ENTRIES PROVIDED:
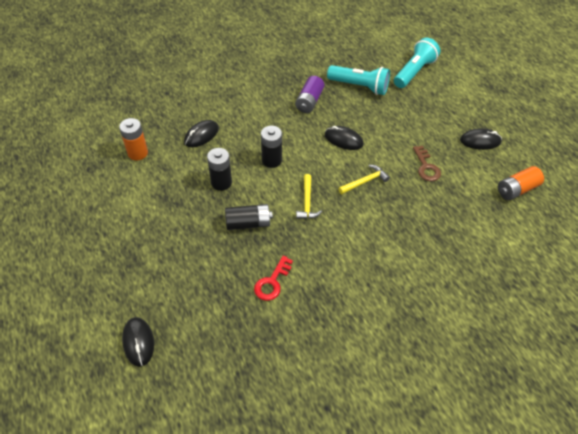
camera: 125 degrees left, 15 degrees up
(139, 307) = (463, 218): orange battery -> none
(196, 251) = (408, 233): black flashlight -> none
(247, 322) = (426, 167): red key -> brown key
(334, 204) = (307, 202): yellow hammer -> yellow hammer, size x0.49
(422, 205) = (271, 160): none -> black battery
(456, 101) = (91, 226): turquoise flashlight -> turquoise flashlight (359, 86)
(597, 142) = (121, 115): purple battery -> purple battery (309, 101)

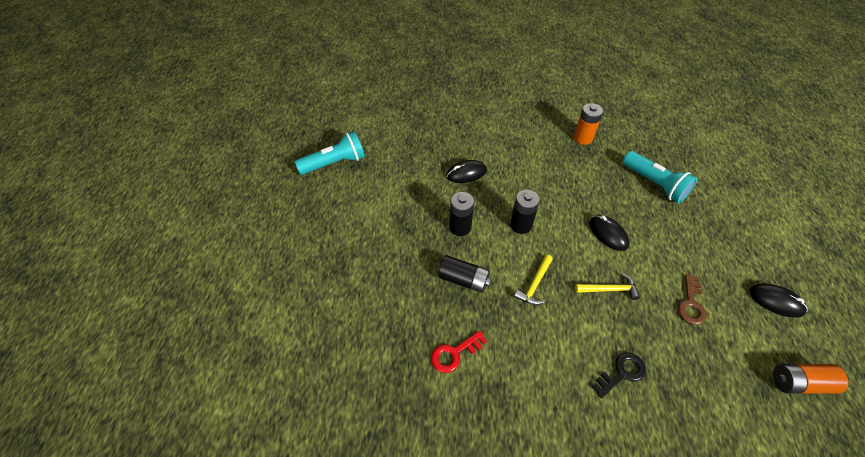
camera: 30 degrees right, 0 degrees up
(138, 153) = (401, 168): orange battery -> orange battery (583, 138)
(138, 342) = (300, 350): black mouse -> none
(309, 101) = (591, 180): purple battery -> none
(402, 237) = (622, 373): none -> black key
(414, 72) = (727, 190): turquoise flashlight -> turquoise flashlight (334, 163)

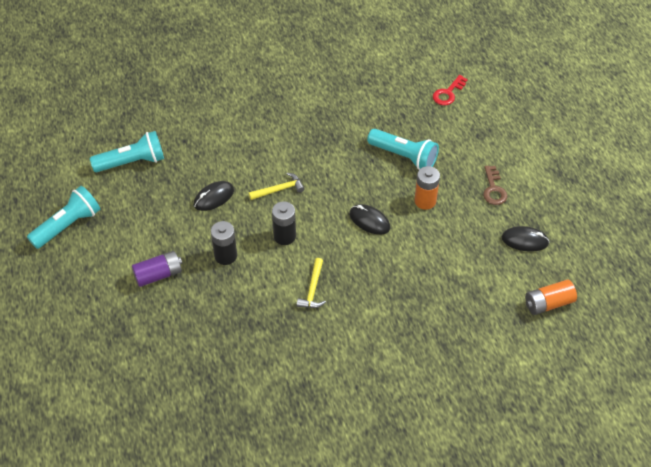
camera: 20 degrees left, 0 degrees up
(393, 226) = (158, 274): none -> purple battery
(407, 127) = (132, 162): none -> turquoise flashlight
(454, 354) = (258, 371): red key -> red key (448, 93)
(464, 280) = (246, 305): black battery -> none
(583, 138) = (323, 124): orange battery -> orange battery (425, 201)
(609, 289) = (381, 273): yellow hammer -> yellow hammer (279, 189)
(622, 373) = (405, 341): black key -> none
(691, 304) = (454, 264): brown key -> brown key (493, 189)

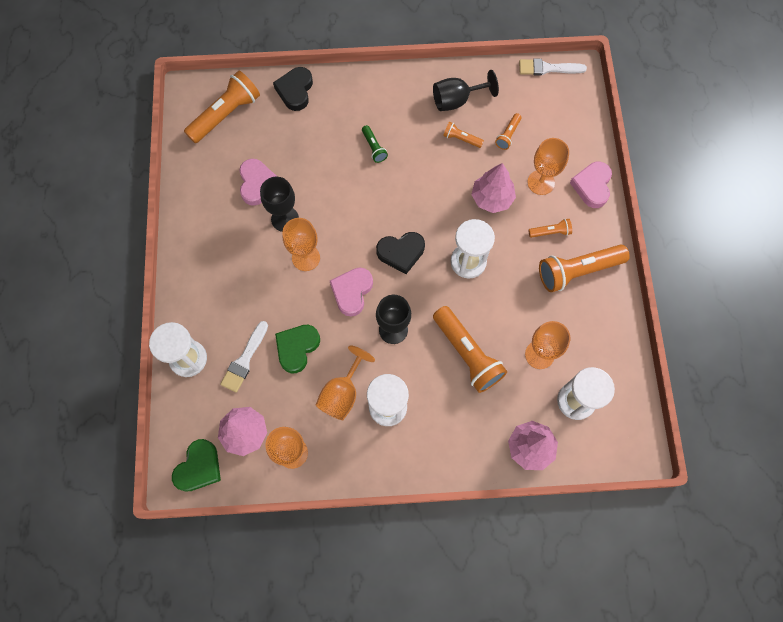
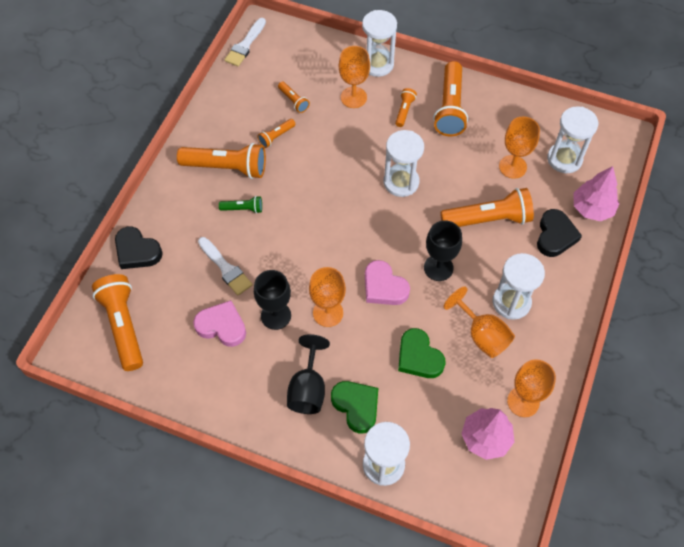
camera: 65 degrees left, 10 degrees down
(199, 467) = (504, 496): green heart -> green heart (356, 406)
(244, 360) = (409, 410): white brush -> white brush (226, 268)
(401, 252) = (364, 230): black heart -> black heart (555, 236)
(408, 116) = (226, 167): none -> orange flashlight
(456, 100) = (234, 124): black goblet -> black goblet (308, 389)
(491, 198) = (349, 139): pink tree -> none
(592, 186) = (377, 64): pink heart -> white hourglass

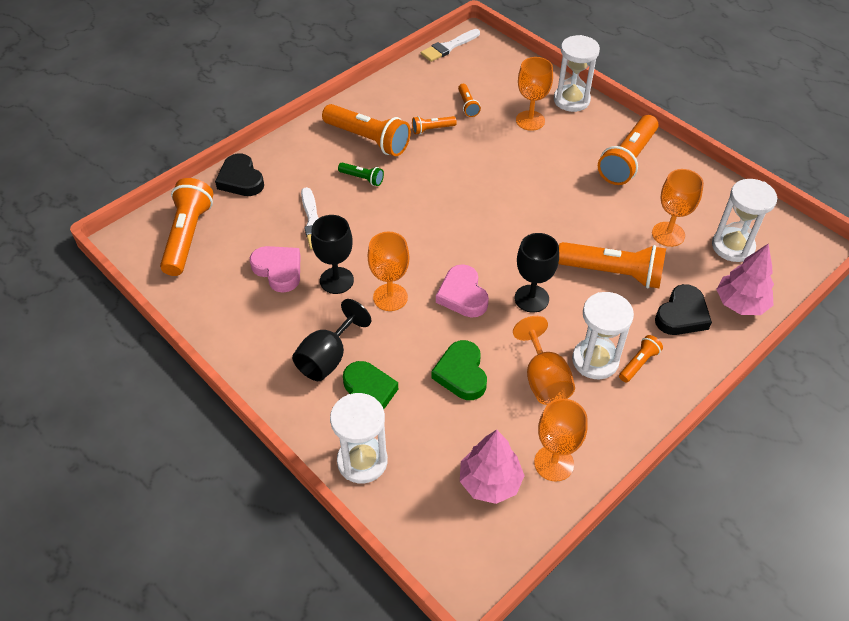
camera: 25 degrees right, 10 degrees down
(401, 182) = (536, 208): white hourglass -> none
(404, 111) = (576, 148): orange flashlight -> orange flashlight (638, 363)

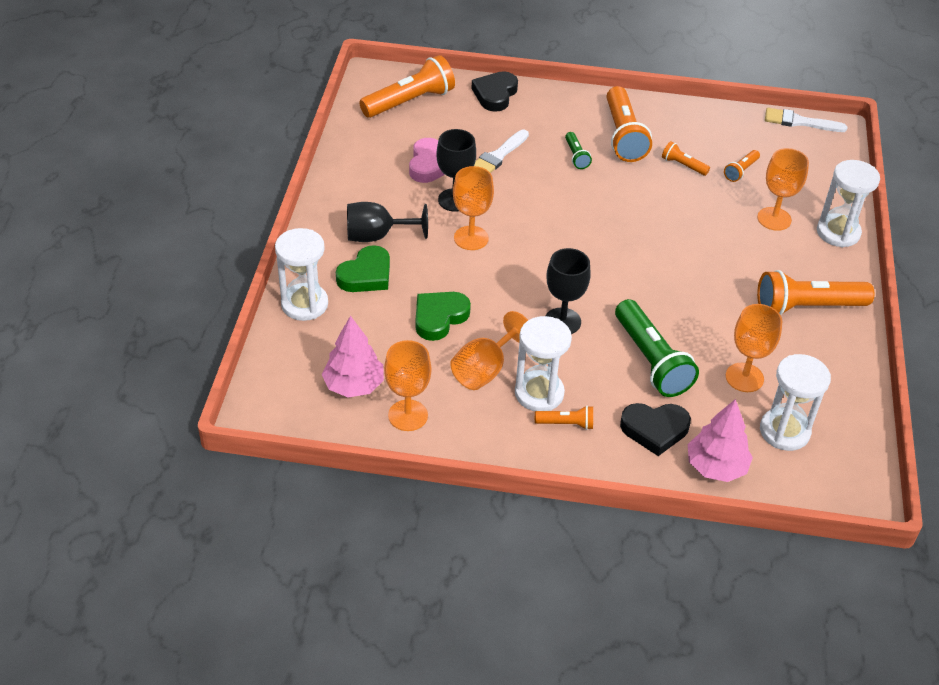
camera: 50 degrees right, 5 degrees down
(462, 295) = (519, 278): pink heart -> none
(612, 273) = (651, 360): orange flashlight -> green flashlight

WHAT THE TASK ASKS:
After reading through the material, report every line that holds "left".

WRITTEN ANSWER:
camera: 125 degrees left, 15 degrees up
camera: 20 degrees left, 0 degrees up
camera: 65 degrees left, 10 degrees down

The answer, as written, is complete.